::: Dataset entries :::

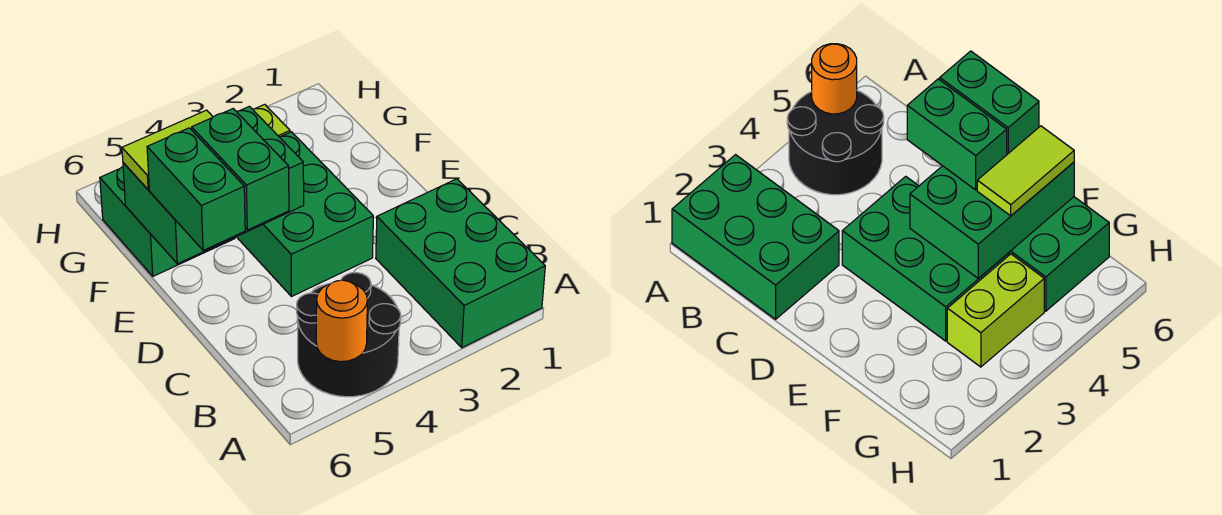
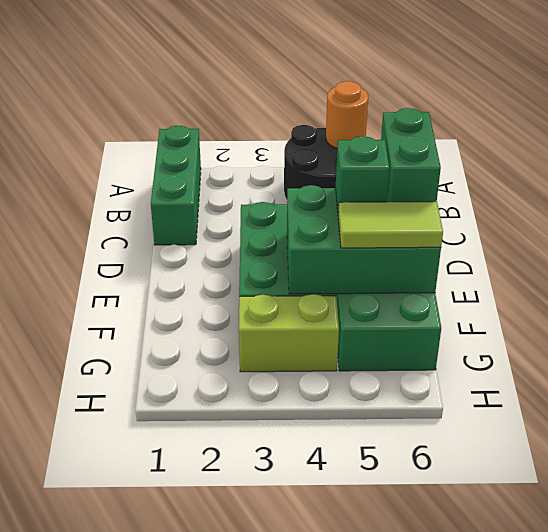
green brick A1:C2 level 1 -> green brick A1:C1 level 1
green brick D5:E5 level 3 -> green brick E5 level 3

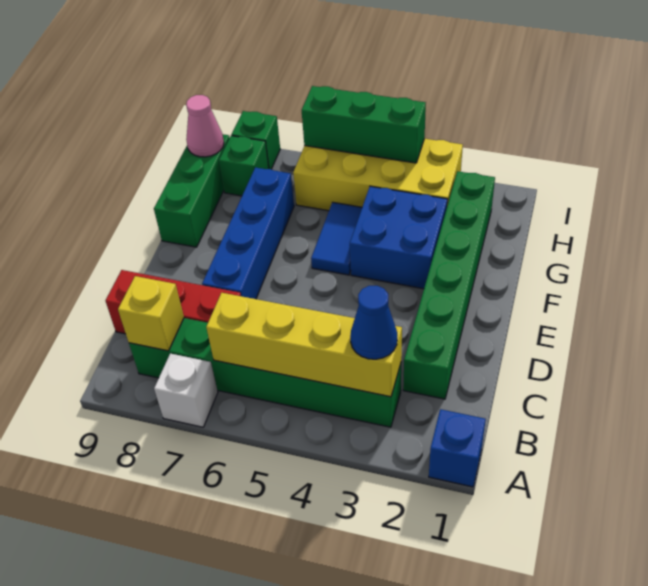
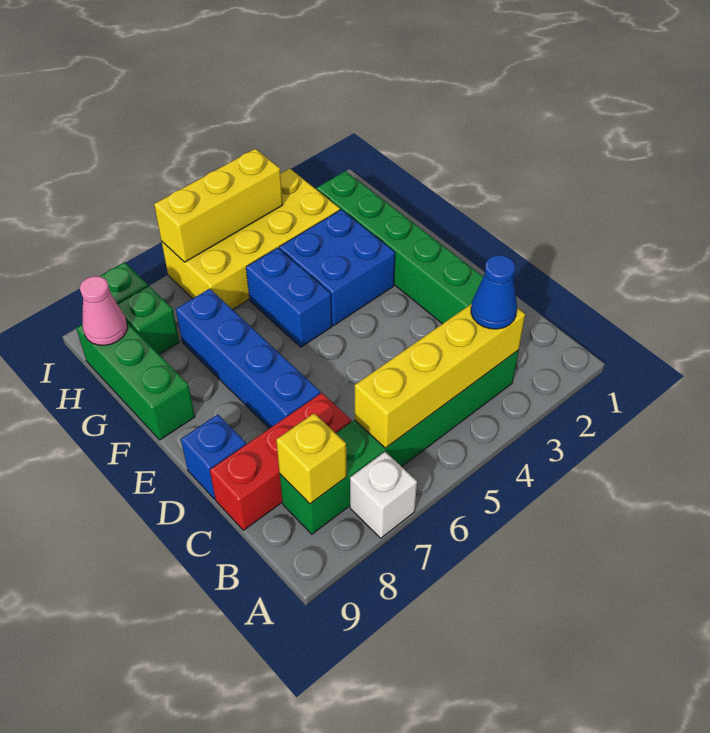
blue brick A1 level 1 -> blue brick D9 level 1
blue tile F5:G5 level 1 -> blue brick F5:G5 level 1
green brick I4:I6 level 2 -> yellow brick I4:I6 level 2

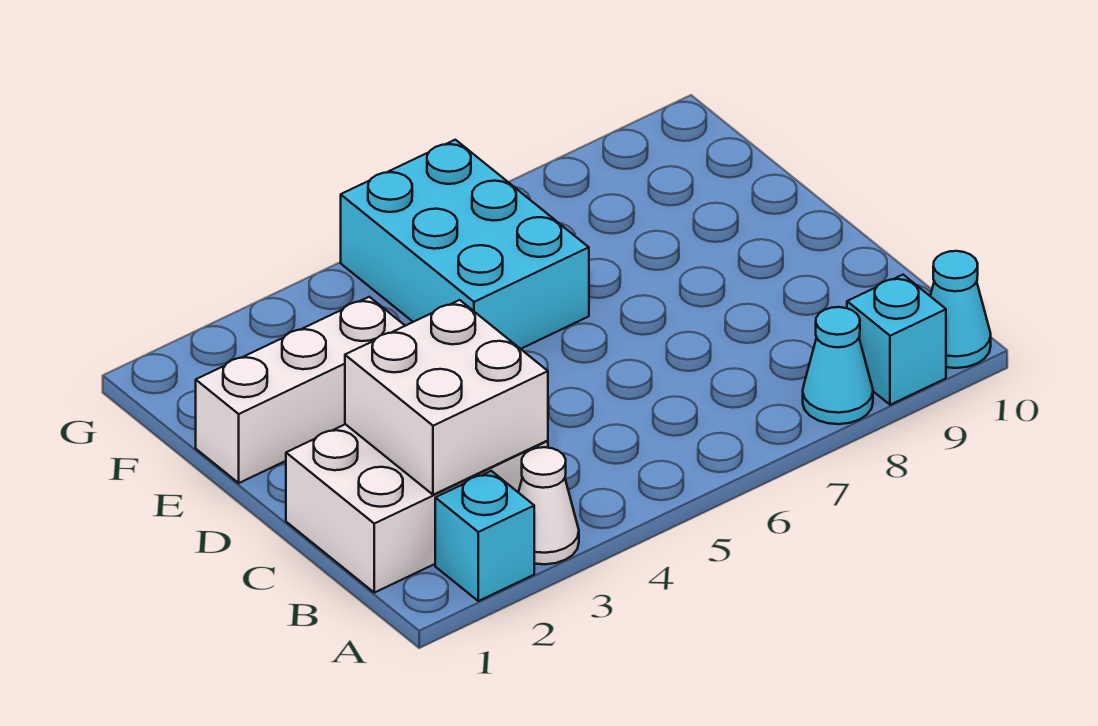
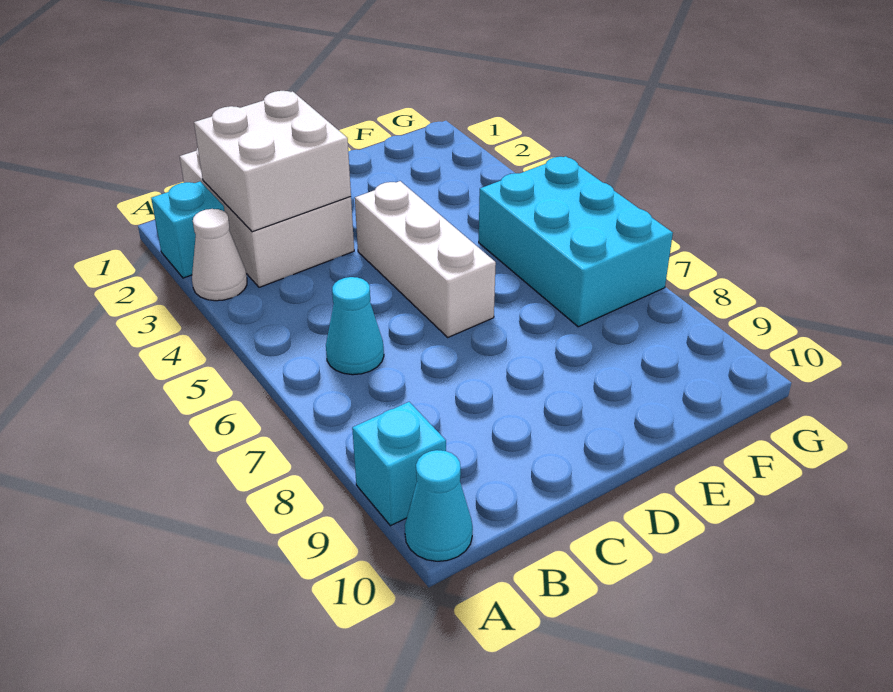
cyan cone A8 level 1 -> cyan cone B6 level 1
white brick E1:E3 level 1 -> white brick D4:D6 level 1
cyan brick E5:G6 level 1 -> cyan brick F5:G7 level 1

:::

__Description of the task__: Please write out all the entries above exactly, but leave out the pictures.

__Answer__:
green brick A1:C2 level 1 -> green brick A1:C1 level 1
green brick D5:E5 level 3 -> green brick E5 level 3

blue brick A1 level 1 -> blue brick D9 level 1
blue tile F5:G5 level 1 -> blue brick F5:G5 level 1
green brick I4:I6 level 2 -> yellow brick I4:I6 level 2

cyan cone A8 level 1 -> cyan cone B6 level 1
white brick E1:E3 level 1 -> white brick D4:D6 level 1
cyan brick E5:G6 level 1 -> cyan brick F5:G7 level 1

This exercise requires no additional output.